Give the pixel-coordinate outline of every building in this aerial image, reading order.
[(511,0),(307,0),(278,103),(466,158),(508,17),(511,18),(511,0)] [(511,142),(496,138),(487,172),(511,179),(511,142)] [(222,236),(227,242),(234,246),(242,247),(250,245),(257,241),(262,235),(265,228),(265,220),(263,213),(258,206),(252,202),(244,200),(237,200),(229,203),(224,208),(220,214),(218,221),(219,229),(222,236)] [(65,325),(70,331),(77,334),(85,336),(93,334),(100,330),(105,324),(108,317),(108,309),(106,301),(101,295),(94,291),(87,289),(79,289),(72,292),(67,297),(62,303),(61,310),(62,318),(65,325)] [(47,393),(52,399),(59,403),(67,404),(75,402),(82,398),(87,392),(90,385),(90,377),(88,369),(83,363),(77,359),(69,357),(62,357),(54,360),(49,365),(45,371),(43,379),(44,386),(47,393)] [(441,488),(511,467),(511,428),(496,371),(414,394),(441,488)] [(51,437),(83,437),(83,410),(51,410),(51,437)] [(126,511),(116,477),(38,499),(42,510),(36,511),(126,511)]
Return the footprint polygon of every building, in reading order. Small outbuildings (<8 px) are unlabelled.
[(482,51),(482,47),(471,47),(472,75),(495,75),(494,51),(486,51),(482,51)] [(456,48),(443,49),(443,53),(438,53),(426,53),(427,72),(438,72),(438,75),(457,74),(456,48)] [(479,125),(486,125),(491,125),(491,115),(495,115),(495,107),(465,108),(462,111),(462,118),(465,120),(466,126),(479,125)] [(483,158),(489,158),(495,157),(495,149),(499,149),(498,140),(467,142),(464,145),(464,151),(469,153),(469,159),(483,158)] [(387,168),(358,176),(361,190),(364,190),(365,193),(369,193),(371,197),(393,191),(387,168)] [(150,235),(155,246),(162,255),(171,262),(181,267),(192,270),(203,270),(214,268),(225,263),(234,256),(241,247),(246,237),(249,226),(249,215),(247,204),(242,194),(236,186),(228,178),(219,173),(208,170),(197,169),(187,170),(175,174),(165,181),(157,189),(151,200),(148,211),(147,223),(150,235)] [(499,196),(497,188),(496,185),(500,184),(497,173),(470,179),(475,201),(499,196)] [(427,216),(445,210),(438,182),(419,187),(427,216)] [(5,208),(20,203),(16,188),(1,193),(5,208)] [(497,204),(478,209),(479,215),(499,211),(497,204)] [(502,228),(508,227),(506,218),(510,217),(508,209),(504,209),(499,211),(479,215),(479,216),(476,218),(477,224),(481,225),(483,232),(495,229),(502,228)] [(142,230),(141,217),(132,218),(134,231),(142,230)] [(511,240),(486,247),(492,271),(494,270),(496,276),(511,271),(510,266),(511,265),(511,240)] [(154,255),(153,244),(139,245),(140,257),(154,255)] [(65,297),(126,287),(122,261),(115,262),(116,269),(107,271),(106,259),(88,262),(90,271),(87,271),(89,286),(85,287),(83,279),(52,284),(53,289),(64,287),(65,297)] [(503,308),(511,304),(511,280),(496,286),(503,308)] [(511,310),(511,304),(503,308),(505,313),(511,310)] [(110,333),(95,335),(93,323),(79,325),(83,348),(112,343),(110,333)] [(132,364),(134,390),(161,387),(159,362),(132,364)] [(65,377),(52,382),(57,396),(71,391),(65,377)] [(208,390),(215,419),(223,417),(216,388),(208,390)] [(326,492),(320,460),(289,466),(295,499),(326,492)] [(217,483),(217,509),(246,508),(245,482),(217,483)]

--

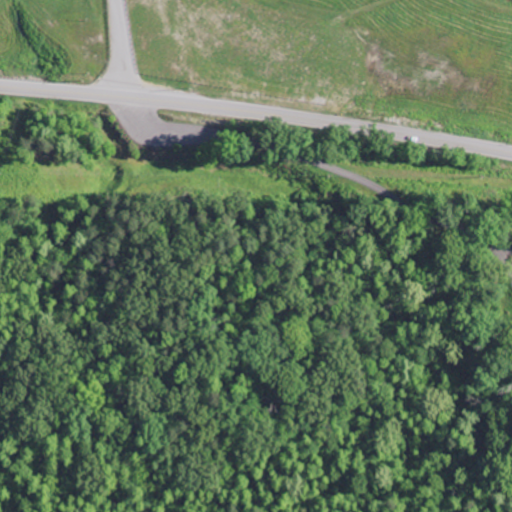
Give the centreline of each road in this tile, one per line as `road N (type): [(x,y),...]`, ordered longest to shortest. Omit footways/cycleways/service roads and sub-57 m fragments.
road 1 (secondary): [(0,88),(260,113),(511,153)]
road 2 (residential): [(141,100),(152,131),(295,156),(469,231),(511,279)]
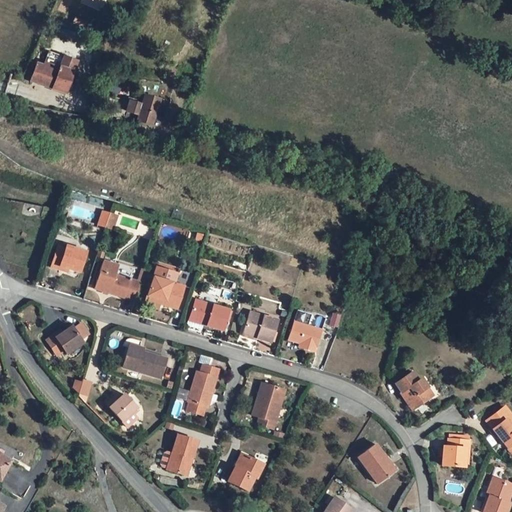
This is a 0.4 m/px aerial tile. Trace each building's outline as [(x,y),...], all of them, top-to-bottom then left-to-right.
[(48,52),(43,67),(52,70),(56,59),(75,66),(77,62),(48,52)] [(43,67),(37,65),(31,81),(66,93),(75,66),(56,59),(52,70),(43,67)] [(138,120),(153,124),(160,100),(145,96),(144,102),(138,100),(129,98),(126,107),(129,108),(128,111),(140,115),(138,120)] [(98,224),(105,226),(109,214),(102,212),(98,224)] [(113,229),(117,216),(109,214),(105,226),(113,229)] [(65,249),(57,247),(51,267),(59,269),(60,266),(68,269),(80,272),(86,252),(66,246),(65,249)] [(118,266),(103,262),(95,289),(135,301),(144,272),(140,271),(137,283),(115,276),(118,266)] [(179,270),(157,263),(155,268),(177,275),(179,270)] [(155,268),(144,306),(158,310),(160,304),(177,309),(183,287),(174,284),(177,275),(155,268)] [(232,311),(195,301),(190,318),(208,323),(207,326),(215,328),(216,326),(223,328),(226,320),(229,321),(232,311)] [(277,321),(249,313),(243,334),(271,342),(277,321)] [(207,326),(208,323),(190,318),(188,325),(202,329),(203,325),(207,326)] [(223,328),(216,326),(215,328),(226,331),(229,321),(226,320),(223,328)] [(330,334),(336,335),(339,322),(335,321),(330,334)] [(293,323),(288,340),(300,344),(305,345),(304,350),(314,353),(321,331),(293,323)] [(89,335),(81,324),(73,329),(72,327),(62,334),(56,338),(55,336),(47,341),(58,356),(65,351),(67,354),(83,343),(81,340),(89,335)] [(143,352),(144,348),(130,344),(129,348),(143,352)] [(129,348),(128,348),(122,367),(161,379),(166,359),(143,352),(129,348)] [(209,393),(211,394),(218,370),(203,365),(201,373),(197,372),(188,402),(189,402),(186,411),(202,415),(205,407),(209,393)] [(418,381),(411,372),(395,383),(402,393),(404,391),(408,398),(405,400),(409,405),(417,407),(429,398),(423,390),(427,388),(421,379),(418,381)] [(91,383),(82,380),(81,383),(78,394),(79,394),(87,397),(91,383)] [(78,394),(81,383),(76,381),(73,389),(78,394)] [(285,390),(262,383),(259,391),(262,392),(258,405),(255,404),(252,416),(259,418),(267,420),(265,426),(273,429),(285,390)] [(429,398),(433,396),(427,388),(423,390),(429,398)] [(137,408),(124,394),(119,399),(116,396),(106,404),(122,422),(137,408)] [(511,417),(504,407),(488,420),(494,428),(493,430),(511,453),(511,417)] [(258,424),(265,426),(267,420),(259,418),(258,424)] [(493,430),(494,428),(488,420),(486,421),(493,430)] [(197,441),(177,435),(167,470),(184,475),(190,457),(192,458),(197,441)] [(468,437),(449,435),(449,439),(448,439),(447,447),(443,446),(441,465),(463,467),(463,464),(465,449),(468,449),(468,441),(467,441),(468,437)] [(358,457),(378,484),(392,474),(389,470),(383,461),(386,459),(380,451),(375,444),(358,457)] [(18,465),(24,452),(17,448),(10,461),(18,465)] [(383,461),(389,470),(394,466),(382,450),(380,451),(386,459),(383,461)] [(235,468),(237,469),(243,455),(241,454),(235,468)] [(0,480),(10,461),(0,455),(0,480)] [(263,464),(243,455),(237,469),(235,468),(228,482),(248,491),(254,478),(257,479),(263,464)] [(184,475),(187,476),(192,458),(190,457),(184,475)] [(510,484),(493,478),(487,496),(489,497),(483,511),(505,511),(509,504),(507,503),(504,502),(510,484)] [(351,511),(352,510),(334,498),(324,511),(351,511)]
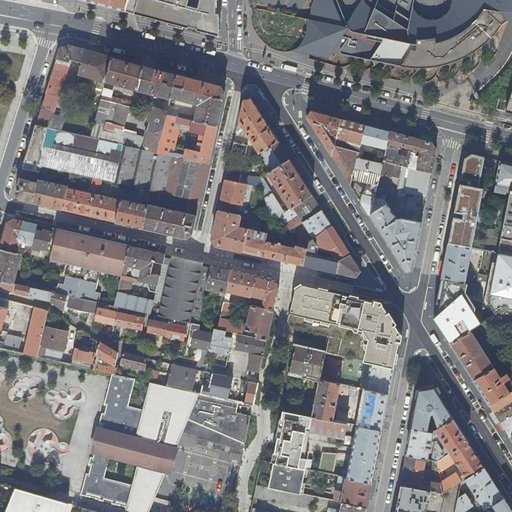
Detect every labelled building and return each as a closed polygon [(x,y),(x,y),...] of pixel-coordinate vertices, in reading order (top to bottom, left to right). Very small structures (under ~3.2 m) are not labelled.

» **EXERCISE REQUIREMENTS**: Starting with the line with "Give the centreline" and going on through the line with "road 1 (secondary): [(0,88),(260,113),(511,153)]", switch "tile" to "image" and give only those lines, with everything else unchanged.

» **PROBLEM SOLUTION**:
Give the centreline of each road in this image, one per line as `road N (type): [(x,y),...]`, ordered longest to shortest. Omit footways/cycleways/service roads and sub-57 m fragments.
road 1 (secondary): [(0,88),(260,113),(511,153)]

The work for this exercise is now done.